Scan the listing for the word "size" and report every line that contains it.

=== The records ===

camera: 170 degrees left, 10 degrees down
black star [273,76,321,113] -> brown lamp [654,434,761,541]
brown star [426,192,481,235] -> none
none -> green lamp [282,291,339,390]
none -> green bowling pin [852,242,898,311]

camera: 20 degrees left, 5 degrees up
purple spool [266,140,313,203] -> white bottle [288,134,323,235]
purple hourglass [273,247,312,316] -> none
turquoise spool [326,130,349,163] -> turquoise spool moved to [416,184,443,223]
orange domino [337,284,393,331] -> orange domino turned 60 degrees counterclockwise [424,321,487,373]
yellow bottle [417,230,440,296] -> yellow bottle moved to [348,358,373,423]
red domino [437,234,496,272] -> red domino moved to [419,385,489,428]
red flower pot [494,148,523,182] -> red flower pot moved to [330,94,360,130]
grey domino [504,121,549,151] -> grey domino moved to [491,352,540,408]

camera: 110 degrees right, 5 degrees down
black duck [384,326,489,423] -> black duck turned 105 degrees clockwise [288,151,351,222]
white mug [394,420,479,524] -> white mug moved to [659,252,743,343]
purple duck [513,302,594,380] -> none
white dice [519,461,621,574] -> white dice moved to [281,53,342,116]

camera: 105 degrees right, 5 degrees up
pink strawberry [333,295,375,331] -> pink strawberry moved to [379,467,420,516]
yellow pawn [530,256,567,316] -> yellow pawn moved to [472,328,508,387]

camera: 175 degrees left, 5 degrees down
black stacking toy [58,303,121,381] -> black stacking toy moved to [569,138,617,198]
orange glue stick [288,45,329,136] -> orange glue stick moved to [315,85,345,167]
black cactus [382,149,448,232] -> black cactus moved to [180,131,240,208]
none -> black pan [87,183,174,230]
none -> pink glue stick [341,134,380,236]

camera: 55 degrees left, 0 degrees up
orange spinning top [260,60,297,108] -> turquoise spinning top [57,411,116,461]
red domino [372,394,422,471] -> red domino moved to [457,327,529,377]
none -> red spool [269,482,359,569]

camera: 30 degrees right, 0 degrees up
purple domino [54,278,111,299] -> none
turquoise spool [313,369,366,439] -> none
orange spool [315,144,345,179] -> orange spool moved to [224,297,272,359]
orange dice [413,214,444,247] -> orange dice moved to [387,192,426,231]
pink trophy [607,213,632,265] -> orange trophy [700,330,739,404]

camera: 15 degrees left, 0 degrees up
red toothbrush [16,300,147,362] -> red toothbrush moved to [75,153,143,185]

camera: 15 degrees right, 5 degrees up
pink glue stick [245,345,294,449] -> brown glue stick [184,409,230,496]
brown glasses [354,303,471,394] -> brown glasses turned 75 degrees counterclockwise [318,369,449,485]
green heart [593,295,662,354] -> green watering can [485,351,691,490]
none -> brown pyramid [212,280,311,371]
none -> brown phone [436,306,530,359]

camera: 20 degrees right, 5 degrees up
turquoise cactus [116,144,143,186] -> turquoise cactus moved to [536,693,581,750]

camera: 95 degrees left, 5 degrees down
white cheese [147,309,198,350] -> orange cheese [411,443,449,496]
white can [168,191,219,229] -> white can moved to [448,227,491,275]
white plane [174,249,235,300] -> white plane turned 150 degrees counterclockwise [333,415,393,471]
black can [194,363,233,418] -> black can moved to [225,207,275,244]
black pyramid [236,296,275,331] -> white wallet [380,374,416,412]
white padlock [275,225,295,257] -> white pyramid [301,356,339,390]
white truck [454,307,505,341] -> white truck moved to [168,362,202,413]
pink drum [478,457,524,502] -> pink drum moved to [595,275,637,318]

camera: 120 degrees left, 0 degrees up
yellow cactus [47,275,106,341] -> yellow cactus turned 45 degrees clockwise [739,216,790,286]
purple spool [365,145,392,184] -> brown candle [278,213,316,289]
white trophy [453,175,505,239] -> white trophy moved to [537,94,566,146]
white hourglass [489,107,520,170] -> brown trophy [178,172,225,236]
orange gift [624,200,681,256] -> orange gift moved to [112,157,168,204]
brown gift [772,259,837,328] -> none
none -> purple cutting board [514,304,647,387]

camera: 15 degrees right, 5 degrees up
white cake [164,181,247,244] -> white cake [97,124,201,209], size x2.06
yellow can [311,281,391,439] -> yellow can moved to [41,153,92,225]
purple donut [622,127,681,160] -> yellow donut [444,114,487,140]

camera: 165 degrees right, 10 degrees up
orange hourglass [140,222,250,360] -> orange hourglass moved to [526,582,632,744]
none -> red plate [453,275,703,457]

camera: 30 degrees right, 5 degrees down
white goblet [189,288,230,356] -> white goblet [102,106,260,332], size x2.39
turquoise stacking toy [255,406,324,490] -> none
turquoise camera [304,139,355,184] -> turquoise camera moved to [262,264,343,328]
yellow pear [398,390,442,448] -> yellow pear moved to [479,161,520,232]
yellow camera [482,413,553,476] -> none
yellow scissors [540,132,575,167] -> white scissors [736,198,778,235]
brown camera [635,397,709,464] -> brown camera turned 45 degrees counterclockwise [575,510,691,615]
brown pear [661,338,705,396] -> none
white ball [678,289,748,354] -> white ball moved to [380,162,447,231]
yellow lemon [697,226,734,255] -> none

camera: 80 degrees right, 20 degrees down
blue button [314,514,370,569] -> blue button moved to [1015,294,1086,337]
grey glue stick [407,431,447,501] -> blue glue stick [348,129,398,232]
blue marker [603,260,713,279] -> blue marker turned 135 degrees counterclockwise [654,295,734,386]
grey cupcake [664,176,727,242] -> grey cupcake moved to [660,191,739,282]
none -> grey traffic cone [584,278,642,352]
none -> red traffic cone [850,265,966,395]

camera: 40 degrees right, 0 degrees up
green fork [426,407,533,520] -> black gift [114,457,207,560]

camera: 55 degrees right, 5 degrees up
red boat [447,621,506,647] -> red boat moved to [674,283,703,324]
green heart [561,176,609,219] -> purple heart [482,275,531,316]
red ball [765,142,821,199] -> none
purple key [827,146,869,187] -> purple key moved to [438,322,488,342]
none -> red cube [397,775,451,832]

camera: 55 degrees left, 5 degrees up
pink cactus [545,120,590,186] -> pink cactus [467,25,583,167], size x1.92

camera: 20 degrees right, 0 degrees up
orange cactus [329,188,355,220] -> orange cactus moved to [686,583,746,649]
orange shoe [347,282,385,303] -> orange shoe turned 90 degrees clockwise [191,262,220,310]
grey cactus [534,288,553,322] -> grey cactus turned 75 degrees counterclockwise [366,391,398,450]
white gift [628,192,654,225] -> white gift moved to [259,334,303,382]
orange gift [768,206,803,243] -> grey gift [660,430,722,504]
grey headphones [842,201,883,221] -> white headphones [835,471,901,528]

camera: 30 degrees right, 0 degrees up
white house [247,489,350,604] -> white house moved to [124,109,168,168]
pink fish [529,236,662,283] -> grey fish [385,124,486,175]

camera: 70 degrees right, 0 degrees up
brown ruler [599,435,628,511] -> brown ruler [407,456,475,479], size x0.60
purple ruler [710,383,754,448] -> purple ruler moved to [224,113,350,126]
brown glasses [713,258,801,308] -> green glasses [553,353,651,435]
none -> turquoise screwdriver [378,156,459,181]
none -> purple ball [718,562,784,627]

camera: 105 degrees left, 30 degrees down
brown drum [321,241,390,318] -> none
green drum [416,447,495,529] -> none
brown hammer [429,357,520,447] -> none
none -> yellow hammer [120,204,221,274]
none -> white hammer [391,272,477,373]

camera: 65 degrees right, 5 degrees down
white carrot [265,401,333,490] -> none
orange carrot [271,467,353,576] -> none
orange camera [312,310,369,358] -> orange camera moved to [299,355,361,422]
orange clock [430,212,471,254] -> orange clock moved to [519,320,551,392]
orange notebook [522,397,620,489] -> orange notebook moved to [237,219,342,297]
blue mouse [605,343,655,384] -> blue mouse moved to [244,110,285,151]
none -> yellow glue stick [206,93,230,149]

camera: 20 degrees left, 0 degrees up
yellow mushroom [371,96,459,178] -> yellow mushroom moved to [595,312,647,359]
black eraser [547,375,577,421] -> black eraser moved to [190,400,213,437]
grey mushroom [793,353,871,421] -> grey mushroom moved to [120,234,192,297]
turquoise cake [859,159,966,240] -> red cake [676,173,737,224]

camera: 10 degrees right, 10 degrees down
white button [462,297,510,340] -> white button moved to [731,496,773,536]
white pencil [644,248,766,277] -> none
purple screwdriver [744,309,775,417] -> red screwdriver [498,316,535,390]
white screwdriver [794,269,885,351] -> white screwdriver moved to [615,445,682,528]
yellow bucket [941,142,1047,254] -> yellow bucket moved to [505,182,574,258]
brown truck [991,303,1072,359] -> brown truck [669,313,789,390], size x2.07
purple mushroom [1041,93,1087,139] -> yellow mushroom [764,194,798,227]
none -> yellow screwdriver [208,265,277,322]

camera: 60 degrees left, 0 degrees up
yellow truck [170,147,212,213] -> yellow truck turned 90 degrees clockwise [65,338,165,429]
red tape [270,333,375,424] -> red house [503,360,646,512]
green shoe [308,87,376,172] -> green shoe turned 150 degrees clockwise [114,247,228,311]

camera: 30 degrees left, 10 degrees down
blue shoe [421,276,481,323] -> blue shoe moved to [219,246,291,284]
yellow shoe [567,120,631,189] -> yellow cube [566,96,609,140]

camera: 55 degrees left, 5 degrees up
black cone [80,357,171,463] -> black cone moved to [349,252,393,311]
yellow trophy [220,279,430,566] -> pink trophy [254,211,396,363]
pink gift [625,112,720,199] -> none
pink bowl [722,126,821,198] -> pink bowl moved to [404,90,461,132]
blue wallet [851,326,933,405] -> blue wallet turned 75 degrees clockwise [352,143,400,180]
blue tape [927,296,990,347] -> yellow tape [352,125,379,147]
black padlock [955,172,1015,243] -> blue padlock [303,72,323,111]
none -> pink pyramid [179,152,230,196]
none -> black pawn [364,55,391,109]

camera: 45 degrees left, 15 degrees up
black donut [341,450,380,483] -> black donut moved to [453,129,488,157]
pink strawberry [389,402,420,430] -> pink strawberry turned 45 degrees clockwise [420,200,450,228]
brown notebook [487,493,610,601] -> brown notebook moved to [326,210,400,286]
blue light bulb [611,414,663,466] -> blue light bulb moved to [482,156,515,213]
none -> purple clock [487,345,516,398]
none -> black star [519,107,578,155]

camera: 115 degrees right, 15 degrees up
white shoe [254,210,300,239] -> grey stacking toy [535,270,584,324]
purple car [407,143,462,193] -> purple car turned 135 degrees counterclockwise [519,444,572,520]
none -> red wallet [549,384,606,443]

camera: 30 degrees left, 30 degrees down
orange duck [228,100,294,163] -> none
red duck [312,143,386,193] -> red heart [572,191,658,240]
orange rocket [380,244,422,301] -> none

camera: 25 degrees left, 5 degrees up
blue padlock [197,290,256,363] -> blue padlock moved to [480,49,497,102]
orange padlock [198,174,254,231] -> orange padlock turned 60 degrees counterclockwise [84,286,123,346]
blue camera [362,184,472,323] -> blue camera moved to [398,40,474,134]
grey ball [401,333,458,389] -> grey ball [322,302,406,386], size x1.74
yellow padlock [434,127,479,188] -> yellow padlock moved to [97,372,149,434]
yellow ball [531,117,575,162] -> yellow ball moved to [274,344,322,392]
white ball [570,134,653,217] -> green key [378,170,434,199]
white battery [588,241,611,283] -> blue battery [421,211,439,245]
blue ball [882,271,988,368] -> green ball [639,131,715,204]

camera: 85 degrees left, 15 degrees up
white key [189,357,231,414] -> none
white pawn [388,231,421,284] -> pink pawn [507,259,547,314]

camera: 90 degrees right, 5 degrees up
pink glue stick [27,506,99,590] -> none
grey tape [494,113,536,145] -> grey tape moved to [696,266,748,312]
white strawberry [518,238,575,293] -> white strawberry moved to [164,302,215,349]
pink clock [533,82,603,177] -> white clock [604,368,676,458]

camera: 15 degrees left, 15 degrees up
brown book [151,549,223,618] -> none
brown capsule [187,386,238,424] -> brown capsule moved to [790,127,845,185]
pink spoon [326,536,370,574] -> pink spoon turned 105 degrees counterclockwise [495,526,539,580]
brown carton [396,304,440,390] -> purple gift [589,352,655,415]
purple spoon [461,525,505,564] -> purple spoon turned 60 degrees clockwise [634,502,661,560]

===

_Result of this task_
white cake [164,181,247,244] -> white cake [97,124,201,209], size x2.06
white goblet [189,288,230,356] -> white goblet [102,106,260,332], size x2.39
pink cactus [545,120,590,186] -> pink cactus [467,25,583,167], size x1.92
brown ruler [599,435,628,511] -> brown ruler [407,456,475,479], size x0.60
brown truck [991,303,1072,359] -> brown truck [669,313,789,390], size x2.07
grey ball [401,333,458,389] -> grey ball [322,302,406,386], size x1.74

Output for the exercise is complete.